+++ Task input +++

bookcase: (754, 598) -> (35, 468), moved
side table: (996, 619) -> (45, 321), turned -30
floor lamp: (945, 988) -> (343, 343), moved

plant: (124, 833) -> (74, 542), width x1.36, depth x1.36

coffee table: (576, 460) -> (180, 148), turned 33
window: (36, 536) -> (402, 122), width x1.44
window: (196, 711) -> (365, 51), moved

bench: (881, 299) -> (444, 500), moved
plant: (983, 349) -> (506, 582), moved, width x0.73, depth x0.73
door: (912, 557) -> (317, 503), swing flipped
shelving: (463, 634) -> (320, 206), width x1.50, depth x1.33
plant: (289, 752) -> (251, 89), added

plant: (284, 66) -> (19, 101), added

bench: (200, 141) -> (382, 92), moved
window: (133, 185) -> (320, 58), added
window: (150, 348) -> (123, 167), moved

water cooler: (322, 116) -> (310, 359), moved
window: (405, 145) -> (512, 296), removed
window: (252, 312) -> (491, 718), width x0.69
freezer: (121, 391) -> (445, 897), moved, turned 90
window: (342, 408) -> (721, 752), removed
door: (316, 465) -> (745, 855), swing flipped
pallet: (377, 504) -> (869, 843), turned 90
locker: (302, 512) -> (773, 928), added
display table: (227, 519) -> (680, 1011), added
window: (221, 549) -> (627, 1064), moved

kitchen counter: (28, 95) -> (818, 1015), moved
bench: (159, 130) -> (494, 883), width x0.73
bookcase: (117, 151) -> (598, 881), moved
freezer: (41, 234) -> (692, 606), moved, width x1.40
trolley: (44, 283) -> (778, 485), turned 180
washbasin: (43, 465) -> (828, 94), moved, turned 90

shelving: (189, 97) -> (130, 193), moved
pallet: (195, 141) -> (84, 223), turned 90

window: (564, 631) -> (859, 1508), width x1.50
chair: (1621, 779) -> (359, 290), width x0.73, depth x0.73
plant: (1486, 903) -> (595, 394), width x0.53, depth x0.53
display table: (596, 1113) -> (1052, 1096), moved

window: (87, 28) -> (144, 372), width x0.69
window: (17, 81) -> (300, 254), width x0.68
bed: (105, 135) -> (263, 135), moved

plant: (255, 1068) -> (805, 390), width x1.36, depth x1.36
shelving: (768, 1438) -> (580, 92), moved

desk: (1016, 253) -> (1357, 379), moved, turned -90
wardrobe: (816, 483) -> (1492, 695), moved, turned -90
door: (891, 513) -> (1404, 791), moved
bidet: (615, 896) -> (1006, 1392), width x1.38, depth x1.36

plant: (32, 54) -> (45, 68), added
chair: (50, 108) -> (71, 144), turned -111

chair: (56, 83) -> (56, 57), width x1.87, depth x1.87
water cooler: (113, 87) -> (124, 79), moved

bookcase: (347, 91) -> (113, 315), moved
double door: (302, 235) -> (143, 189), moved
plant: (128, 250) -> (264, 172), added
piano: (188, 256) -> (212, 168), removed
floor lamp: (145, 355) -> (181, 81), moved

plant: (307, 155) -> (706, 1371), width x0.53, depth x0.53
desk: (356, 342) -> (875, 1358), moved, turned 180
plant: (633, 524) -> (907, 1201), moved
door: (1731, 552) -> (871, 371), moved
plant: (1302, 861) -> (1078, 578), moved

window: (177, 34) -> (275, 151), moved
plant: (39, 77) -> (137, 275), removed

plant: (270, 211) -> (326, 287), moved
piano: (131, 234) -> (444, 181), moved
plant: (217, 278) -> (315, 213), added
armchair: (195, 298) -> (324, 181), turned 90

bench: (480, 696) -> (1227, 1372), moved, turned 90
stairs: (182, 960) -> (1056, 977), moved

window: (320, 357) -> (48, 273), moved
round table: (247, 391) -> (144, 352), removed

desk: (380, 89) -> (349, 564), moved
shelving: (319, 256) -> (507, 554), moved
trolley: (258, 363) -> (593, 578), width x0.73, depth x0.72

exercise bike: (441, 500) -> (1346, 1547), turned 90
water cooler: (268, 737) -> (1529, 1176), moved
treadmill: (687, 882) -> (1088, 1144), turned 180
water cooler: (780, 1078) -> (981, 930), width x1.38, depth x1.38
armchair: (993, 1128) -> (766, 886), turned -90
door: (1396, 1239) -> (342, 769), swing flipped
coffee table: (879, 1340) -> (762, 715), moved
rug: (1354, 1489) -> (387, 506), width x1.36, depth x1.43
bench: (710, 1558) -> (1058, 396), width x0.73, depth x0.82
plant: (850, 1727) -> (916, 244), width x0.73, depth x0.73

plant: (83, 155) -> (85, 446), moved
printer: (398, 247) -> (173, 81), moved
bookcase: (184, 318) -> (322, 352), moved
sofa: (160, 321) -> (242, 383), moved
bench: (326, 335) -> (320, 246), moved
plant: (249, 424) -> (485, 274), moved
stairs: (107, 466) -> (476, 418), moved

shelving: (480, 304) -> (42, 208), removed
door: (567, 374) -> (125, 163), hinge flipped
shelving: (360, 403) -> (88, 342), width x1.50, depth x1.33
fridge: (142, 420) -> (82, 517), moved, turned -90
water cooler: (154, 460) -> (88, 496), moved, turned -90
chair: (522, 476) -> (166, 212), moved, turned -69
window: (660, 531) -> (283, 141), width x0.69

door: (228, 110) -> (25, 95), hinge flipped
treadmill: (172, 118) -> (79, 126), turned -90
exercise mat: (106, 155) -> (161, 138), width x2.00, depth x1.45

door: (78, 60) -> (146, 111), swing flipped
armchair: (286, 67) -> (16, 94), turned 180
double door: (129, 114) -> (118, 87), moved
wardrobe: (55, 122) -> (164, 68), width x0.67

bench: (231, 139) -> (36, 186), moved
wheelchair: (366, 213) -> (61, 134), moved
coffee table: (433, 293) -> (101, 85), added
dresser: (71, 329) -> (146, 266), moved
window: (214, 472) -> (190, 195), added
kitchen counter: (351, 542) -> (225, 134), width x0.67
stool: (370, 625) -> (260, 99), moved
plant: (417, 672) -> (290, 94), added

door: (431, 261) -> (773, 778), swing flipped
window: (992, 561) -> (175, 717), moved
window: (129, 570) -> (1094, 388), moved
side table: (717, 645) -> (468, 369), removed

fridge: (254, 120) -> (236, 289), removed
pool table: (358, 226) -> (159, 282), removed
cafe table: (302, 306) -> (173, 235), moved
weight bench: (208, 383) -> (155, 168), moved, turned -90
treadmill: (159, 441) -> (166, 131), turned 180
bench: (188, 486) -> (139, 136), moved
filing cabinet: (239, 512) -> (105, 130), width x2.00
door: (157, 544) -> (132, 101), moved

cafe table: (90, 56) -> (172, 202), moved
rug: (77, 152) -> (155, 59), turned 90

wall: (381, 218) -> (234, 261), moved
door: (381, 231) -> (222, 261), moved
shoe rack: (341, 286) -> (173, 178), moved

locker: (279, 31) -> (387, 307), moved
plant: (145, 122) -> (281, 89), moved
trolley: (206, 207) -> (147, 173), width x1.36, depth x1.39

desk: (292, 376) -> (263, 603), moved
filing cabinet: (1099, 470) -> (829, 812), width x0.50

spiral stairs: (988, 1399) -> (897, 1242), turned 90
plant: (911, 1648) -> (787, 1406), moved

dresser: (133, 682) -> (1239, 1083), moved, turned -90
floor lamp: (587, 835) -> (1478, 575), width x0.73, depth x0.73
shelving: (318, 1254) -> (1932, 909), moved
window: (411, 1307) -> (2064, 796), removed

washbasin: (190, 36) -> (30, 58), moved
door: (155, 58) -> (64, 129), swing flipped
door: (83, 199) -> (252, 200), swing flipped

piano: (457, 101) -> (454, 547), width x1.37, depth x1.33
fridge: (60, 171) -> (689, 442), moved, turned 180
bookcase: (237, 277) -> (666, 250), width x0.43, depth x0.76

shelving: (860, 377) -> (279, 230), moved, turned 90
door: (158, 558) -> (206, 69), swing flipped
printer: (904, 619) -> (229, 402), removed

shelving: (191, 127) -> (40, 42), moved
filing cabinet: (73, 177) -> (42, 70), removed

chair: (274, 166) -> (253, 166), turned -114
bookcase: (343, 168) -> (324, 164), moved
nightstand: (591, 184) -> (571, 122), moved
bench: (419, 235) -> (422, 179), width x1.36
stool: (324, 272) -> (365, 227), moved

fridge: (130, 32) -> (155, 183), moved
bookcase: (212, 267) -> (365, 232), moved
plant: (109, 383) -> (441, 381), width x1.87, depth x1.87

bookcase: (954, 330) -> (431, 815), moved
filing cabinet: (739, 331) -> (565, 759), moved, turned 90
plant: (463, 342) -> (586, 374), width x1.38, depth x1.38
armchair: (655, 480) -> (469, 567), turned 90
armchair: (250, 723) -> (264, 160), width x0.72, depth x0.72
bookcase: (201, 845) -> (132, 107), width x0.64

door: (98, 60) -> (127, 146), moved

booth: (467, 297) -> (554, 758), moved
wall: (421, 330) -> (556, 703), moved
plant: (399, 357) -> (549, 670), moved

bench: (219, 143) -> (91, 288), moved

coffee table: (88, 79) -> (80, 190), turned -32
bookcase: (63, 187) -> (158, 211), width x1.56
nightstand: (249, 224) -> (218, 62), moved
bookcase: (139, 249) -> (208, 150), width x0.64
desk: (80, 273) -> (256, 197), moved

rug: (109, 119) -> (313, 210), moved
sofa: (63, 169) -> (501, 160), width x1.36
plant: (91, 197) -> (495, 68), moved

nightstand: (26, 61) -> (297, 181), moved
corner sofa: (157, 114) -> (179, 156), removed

+++

Every line that holds the string "exercise" must be copied from the records above.

exercise bike: (441, 500) -> (1346, 1547), turned 90
exercise mat: (106, 155) -> (161, 138), width x2.00, depth x1.45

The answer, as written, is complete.